── Provided material ──

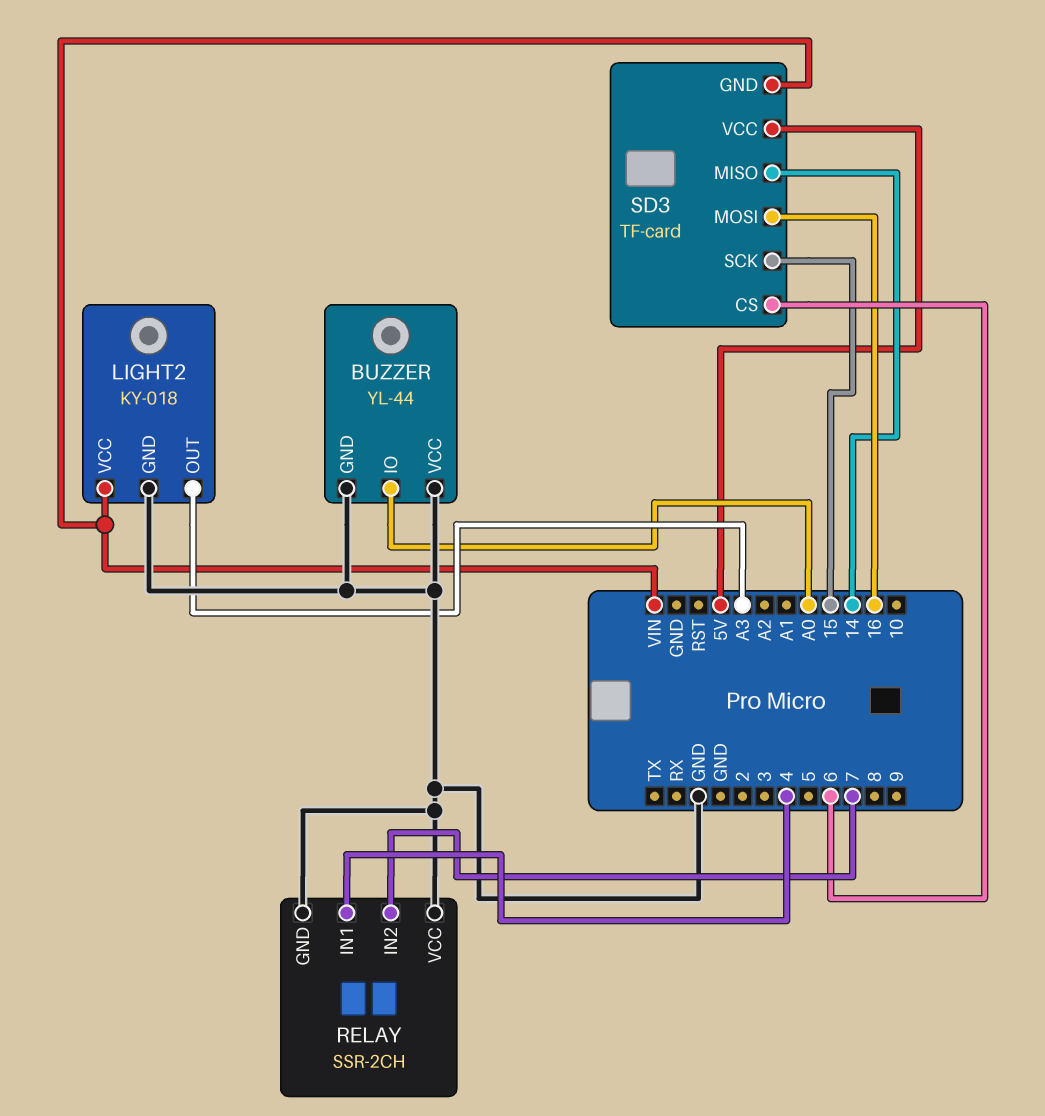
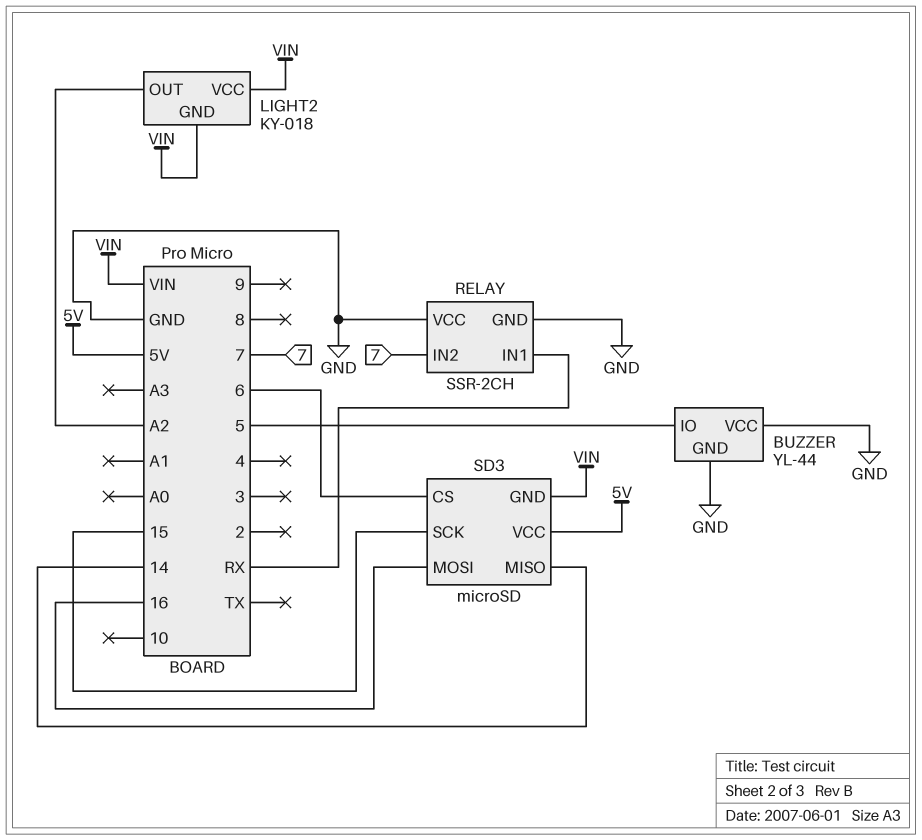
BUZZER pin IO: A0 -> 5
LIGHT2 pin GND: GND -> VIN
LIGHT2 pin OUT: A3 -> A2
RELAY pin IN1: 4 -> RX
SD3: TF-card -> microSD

───

### What you have to do
The images are to be left out; every line above should be set down exactly.

### Response to this exercise
BUZZER pin IO: A0 -> 5
LIGHT2 pin GND: GND -> VIN
LIGHT2 pin OUT: A3 -> A2
RELAY pin IN1: 4 -> RX
SD3: TF-card -> microSD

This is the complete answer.